_What is required:_
Reproduce all the lines below exactly and omit the images.

_Records contained in a dataset:_
:::::

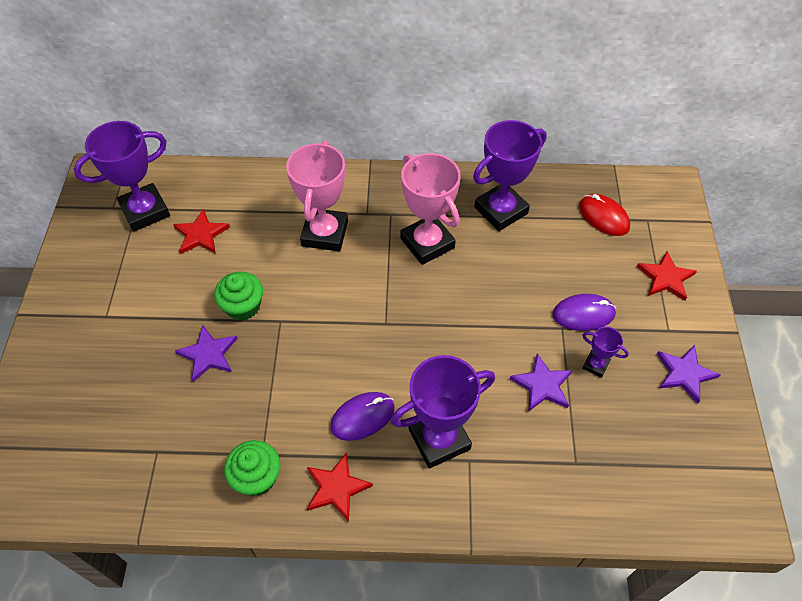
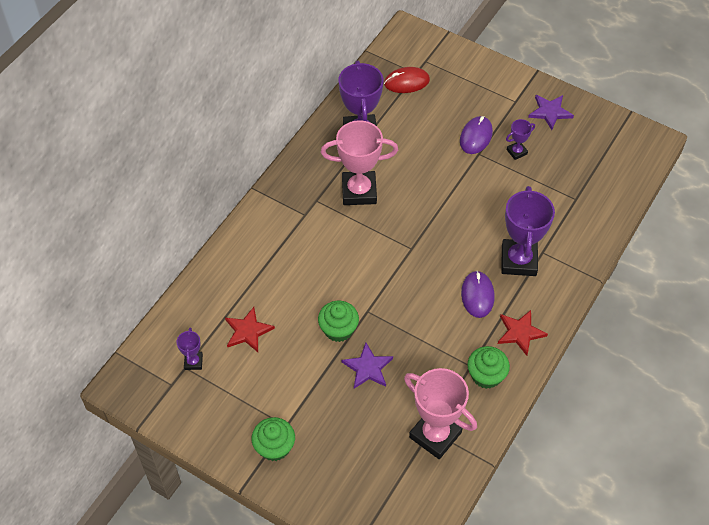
camera: 60 degrees left, 0 degrees up
(76, 318) = (274, 447): none -> green cupcake
(145, 211) = (193, 362): purple trophy -> purple trophy, size x0.47
(325, 233) = (305, 249): pink trophy -> pink trophy (435, 435)
(542, 385) = (514, 186): purple star -> none
(665, 278) = (477, 79): red star -> none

:::::

_Task output:_
camera: 60 degrees left, 0 degrees up
(76, 318) = (274, 447): none -> green cupcake
(145, 211) = (193, 362): purple trophy -> purple trophy, size x0.47
(325, 233) = (305, 249): pink trophy -> pink trophy (435, 435)
(542, 385) = (514, 186): purple star -> none
(665, 278) = (477, 79): red star -> none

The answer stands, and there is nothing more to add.